* Given task: List the lines of this listing that hold the word "debris".

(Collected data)

····················

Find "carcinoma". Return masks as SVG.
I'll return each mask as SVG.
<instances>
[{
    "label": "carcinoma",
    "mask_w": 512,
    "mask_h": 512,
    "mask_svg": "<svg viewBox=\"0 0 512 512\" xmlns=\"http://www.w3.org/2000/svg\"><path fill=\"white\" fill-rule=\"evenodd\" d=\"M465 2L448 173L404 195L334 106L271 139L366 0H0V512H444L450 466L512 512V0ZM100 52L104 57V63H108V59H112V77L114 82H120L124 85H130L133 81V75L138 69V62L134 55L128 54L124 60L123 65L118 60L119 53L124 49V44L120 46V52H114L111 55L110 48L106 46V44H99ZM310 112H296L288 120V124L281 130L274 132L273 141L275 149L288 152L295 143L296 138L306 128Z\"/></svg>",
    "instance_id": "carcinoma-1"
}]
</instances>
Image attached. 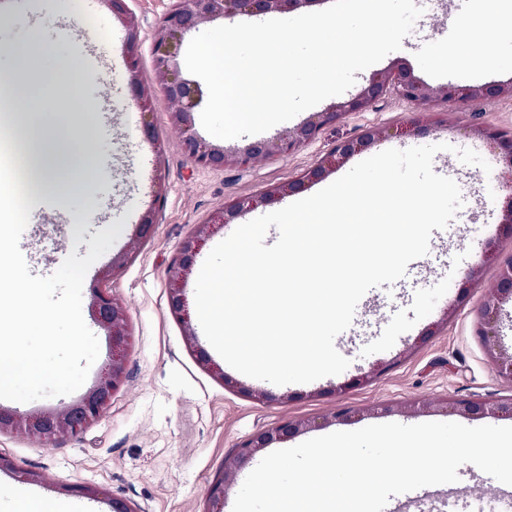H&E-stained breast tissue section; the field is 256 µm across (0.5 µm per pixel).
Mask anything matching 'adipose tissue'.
<instances>
[{
	"instance_id": "adipose-tissue-1",
	"label": "adipose tissue",
	"mask_w": 512,
	"mask_h": 512,
	"mask_svg": "<svg viewBox=\"0 0 512 512\" xmlns=\"http://www.w3.org/2000/svg\"><path fill=\"white\" fill-rule=\"evenodd\" d=\"M506 19H512V0H479L476 16L460 31L458 48L448 54L434 55V64L447 69L478 68L491 63L494 52L490 33ZM85 78L84 71L65 63L46 72L42 78L44 109L63 110L68 118L67 123L56 128L61 147L55 152L44 151L40 145L29 98L9 85H0V142L9 145L12 157L23 158L28 168L36 172L40 178V193L61 195L67 192V185L58 181L57 173L69 167L74 158L82 156L84 140L99 126L98 105L88 101L80 91Z\"/></svg>"
}]
</instances>
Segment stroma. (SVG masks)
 <instances>
[{
  "label": "stroma",
  "instance_id": "stroma-1",
  "mask_svg": "<svg viewBox=\"0 0 512 512\" xmlns=\"http://www.w3.org/2000/svg\"><path fill=\"white\" fill-rule=\"evenodd\" d=\"M73 2L84 27L105 35L97 43L104 63L82 93L90 101L113 105L112 132L98 134L95 142L96 155H111L112 164L90 166L81 188L68 193L58 211H41L39 221L27 225L20 248L31 274L48 276L70 253L85 256L101 229L122 224L120 236L90 266L84 282L100 283L127 308L132 335L127 378L102 418L78 436L48 442L27 434L0 435V456L13 463L0 471V486L20 485L50 499L78 502L82 496L70 492V485H91L100 491L92 500L94 512H108L106 500L112 496L130 501L138 512H210L211 489L223 479L226 461L257 431L287 420L316 421V428L290 438L294 446L384 423L387 418L376 412L382 404H434L430 413L390 418L413 425L448 421L443 408L451 401L512 399V380L498 373L478 334L481 303L496 283L497 265L512 258V239L503 237L500 226L503 197L498 191L512 174L496 164L489 145L472 132L477 125L512 130V101L463 107L410 105L388 98L370 111L324 127L290 155L214 171L183 154L155 78L151 43L170 0H127L123 19L112 15L105 0ZM422 7L401 49L357 73V86L402 67L434 86L512 80V30L506 29L493 36L496 53L488 68L435 71L433 52L456 48L457 35L476 13L478 0H423ZM13 13L11 22L0 24V79L29 85L37 83L41 70L61 62L85 68L77 49L84 41L81 29L65 23L58 5L39 16L48 50L31 53L27 66H19L10 48L29 40L31 25L24 13ZM132 29L139 36V76L154 102L150 138L128 85L123 48ZM419 119L427 121V134L386 139L373 145L372 153L452 145V152L435 155L433 169L458 184L463 205L448 227L431 238L428 254L408 264L402 279L392 287L376 288L375 301L358 313L353 335L338 345L350 361L346 377L369 371L371 381L339 394L333 376L276 386L241 374L240 389L225 387L197 362L169 310L171 269L182 241L225 202L257 197L272 184L294 179L361 129L393 128ZM459 148L476 151L490 162V171L462 164L455 154ZM148 210L154 213L153 234L133 244L135 228ZM490 240L499 244L497 264L484 266L471 291L459 296L466 273L478 264ZM126 251L132 252V260L111 269L113 255ZM437 320L442 323L438 333L418 343L422 330ZM342 410L355 411V419L322 425L323 417Z\"/></svg>",
  "mask_w": 512,
  "mask_h": 512
}]
</instances>
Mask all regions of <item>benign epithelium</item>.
I'll use <instances>...</instances> for the list:
<instances>
[{"mask_svg": "<svg viewBox=\"0 0 512 512\" xmlns=\"http://www.w3.org/2000/svg\"><path fill=\"white\" fill-rule=\"evenodd\" d=\"M320 0H176L162 17L152 45V57L156 78L163 92V102L173 125L181 135L182 149L195 162L214 171L238 167L271 155H288L310 142L327 125L336 122L351 112H367L381 99L393 96L413 105L431 103H467L470 101L512 100V81L488 83L474 86H432L416 76L413 70L401 67L395 72L375 75L357 94L337 103L331 110L315 112L304 123L276 136L271 140L250 143L232 152L203 140L195 131L194 110L201 103L203 92L198 83L185 78L179 62L180 48L186 35L201 24L237 15L259 16L270 13H297ZM131 59L130 89L133 104L146 116L153 112V101L139 78L136 67L138 40L136 31H131L125 47ZM426 124L418 120L392 130L366 128L354 137L336 144L325 159L306 169L296 179L269 187L260 197H245L224 205L221 211L207 222L198 225L196 231L185 238L179 248V256L171 271L168 303L171 314L182 323L184 334L196 360L224 385L243 393L250 390L224 374V368L213 363L207 352L199 347L191 324L187 300L182 283L192 272L196 256L209 238L215 226L230 224L239 215L260 204H271L287 195L306 190L310 185L323 180L350 158L369 149L386 137H415L424 134ZM474 133L494 145L497 161L502 167L512 169V134L491 127H477ZM503 206L501 224L512 237V183L502 186ZM154 214L146 212L136 225L135 238L145 241L151 237ZM495 246L487 243L479 263L466 276L461 295L470 291L473 282L485 263L494 259ZM512 303V259L502 268L496 286L485 296L481 307L479 335L483 337L487 350L495 359L499 372L512 379V352L499 349V319L502 307ZM88 311L91 318L106 332L112 347V359L93 386L74 403L59 409L44 411L32 418L0 408V435L26 431L45 440L75 437L97 422L112 403V397L126 379V357L129 349V325L126 308L112 295L100 288H90ZM446 411L457 413L471 420L488 417L512 419V400L507 402L474 401L449 403ZM315 425L313 421L290 420L274 428L253 435L224 467V480L212 498L224 499L226 488L231 484L236 471L252 462L254 457L271 445L294 437Z\"/></svg>", "mask_w": 512, "mask_h": 512, "instance_id": "7a95c632", "label": "benign epithelium"}]
</instances>
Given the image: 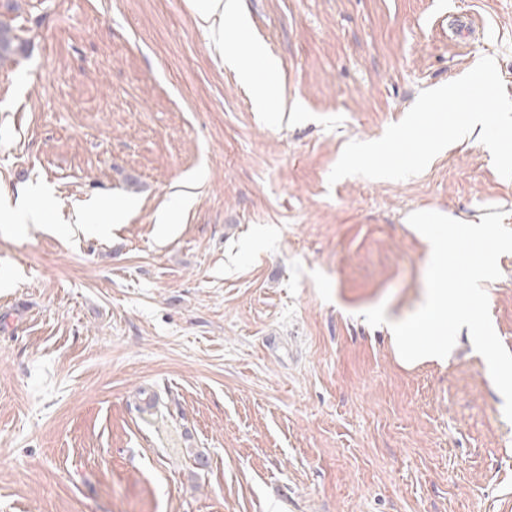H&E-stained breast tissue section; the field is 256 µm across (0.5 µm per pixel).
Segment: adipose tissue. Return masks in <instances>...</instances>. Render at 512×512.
Wrapping results in <instances>:
<instances>
[{
	"instance_id": "adipose-tissue-1",
	"label": "adipose tissue",
	"mask_w": 512,
	"mask_h": 512,
	"mask_svg": "<svg viewBox=\"0 0 512 512\" xmlns=\"http://www.w3.org/2000/svg\"><path fill=\"white\" fill-rule=\"evenodd\" d=\"M238 0H196L195 9L216 46L226 47L225 64L250 89L256 108L276 111L283 98L277 68L264 61L261 49L248 35L246 18L237 11Z\"/></svg>"
}]
</instances>
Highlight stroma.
<instances>
[{"label": "stroma", "instance_id": "1", "mask_svg": "<svg viewBox=\"0 0 512 512\" xmlns=\"http://www.w3.org/2000/svg\"><path fill=\"white\" fill-rule=\"evenodd\" d=\"M279 66L256 111L191 0H0V512H512V421L468 331L409 366L408 222L512 227L477 135L401 181L329 183L352 140L485 56L512 97V0H240ZM467 13L483 38L452 37ZM125 207L110 220L103 203ZM485 283L512 352V253ZM30 197L31 195L27 197L19 196L14 201L9 196H6L4 199L1 195V212L17 217L20 220L30 224L50 223L48 212L44 208L36 205L34 201L31 202Z\"/></svg>", "mask_w": 512, "mask_h": 512}]
</instances>
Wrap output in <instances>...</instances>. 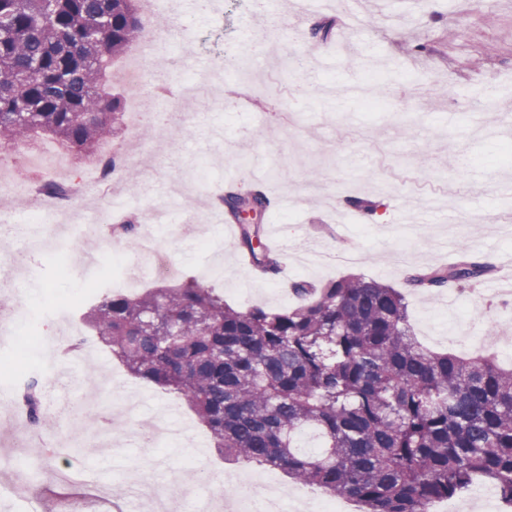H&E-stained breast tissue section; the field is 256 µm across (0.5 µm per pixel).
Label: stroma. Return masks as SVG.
I'll list each match as a JSON object with an SVG mask.
<instances>
[{
	"label": "stroma",
	"instance_id": "obj_1",
	"mask_svg": "<svg viewBox=\"0 0 512 512\" xmlns=\"http://www.w3.org/2000/svg\"><path fill=\"white\" fill-rule=\"evenodd\" d=\"M212 13H157L158 43L171 53L163 81L147 56L148 97L168 109L170 128L140 127L129 136V168L138 184L125 189V211L145 204L167 208L158 237L180 279H144L140 287L174 288L195 278L218 288L226 303L247 309L286 306L296 276L325 282L353 275L403 288L408 270L445 266L468 253L492 262L484 285L452 293H407L416 338L435 351L466 354L468 337L494 331L512 337V293L499 283L512 272V164L501 149L512 143V0H333L297 12L277 0L273 20L256 16L252 0H212ZM358 28L345 48L312 39L331 19ZM232 56L248 59V76L220 68L218 93L235 108L182 99L178 89L191 64ZM301 58L305 66L293 71ZM206 175L217 184L266 185L275 207L262 233L283 246V269L274 281L242 264L223 224L186 228V208L208 210L189 193L174 199L171 179ZM433 198L441 208L464 212L460 223L400 224L403 208ZM379 201L376 215L336 212L351 199ZM51 242L67 244L65 265L53 250L31 253L26 267L0 277V318L24 334L31 314H43L40 333L18 351L0 348V409L13 407L25 356L43 385L46 412L38 429L44 445L34 454L8 449L0 455L14 472L28 475L21 494H0V512H136L151 500L188 503L195 463L223 473L227 466L207 428L182 399L130 375L85 325L90 299L76 292L82 276L120 274L114 251L134 258L132 239L107 238L105 227L76 238L67 226L49 229ZM352 252L356 261L325 265L319 255ZM36 295H28L30 285ZM84 345L70 351L75 337ZM179 432L175 442L140 447L137 438L158 423Z\"/></svg>",
	"mask_w": 512,
	"mask_h": 512
}]
</instances>
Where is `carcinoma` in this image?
I'll list each match as a JSON object with an SVG mask.
<instances>
[{"label": "carcinoma", "mask_w": 512, "mask_h": 512, "mask_svg": "<svg viewBox=\"0 0 512 512\" xmlns=\"http://www.w3.org/2000/svg\"><path fill=\"white\" fill-rule=\"evenodd\" d=\"M139 2L0 0V145L38 134L96 156L121 115L103 78L111 59L136 47ZM220 202L253 270L281 272L261 225L242 217L271 210L264 187L243 195L230 184ZM492 272L463 255L408 272L405 286L462 289ZM290 291L297 304L289 309L237 310L192 281L107 294L84 320L133 376L186 401L229 463L280 469L362 512H427L479 478L512 507V369L423 347L405 295L376 279H301ZM19 395L40 425L39 379L23 377ZM307 428L321 438L315 454L297 444Z\"/></svg>", "instance_id": "carcinoma-1"}]
</instances>
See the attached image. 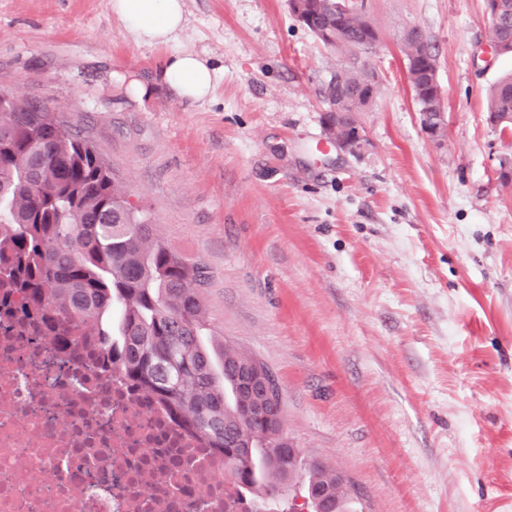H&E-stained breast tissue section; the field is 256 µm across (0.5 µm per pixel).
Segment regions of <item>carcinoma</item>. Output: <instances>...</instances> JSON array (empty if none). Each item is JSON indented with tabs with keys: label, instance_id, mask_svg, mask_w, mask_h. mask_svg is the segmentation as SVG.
Returning a JSON list of instances; mask_svg holds the SVG:
<instances>
[{
	"label": "carcinoma",
	"instance_id": "obj_1",
	"mask_svg": "<svg viewBox=\"0 0 512 512\" xmlns=\"http://www.w3.org/2000/svg\"><path fill=\"white\" fill-rule=\"evenodd\" d=\"M307 28H334V47L356 58L366 52L365 15L341 13L329 0ZM503 10L490 40L512 53V0H485ZM407 78L421 112H441L442 98L414 79L421 53L437 61L434 46L401 37ZM374 74L352 62L324 88L329 103L363 112L373 96ZM488 120L512 130V73L492 87ZM129 190L90 142L46 105L37 112L0 109V284L20 300L7 314L25 320L44 315L55 350L98 338L127 382L155 398L204 448L224 455V481L265 504L264 512H290L284 486L313 492L329 486L331 507L356 512L349 479L319 460L290 454L283 440L280 387L270 370L226 344L214 354L202 342L207 330L199 261L154 234L145 212L123 204ZM118 319L119 339L104 320Z\"/></svg>",
	"mask_w": 512,
	"mask_h": 512
}]
</instances>
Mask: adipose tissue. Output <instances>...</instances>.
Returning <instances> with one entry per match:
<instances>
[{
	"instance_id": "1",
	"label": "adipose tissue",
	"mask_w": 512,
	"mask_h": 512,
	"mask_svg": "<svg viewBox=\"0 0 512 512\" xmlns=\"http://www.w3.org/2000/svg\"><path fill=\"white\" fill-rule=\"evenodd\" d=\"M112 11L141 43L171 42L185 26L184 0H112ZM215 73L209 63L191 51L171 55L162 73V83L180 98L199 102L213 89Z\"/></svg>"
}]
</instances>
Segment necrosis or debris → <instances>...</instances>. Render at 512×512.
I'll list each match as a JSON object with an SVG mask.
<instances>
[{"mask_svg":"<svg viewBox=\"0 0 512 512\" xmlns=\"http://www.w3.org/2000/svg\"><path fill=\"white\" fill-rule=\"evenodd\" d=\"M0 305V512H251L224 459L95 365L81 338L66 356Z\"/></svg>","mask_w":512,"mask_h":512,"instance_id":"1","label":"necrosis or debris"}]
</instances>
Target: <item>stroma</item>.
<instances>
[{"label": "stroma", "mask_w": 512, "mask_h": 512, "mask_svg": "<svg viewBox=\"0 0 512 512\" xmlns=\"http://www.w3.org/2000/svg\"><path fill=\"white\" fill-rule=\"evenodd\" d=\"M376 26V93L357 151L333 143L323 89L347 53L288 0H184L166 45L111 0H0V94L86 137L155 233L202 261L209 329L274 372L285 432L343 470L359 512H512V135L487 93L484 0H349ZM437 54L441 139L423 131L400 49ZM179 50L209 98L166 89ZM161 79L163 85L180 98L199 102L210 96L215 73L198 54L177 51L166 62Z\"/></svg>", "instance_id": "1"}]
</instances>
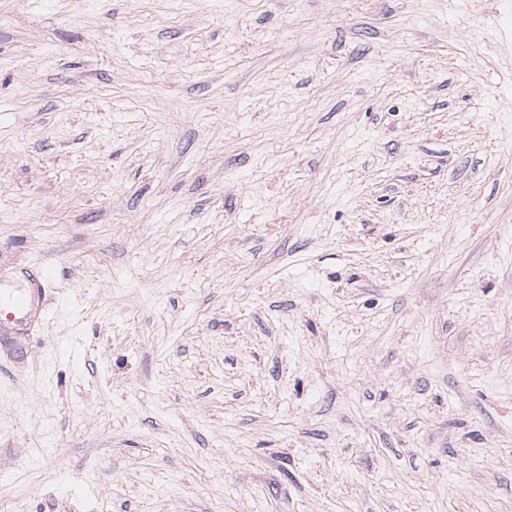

····················

* Solution to the exercise:
Segment necrosis or debris → <instances>...</instances>. Render at 512×512.
[{"mask_svg":"<svg viewBox=\"0 0 512 512\" xmlns=\"http://www.w3.org/2000/svg\"><path fill=\"white\" fill-rule=\"evenodd\" d=\"M0 305V512H251L224 459L95 365L81 338L66 356Z\"/></svg>","mask_w":512,"mask_h":512,"instance_id":"1","label":"necrosis or debris"}]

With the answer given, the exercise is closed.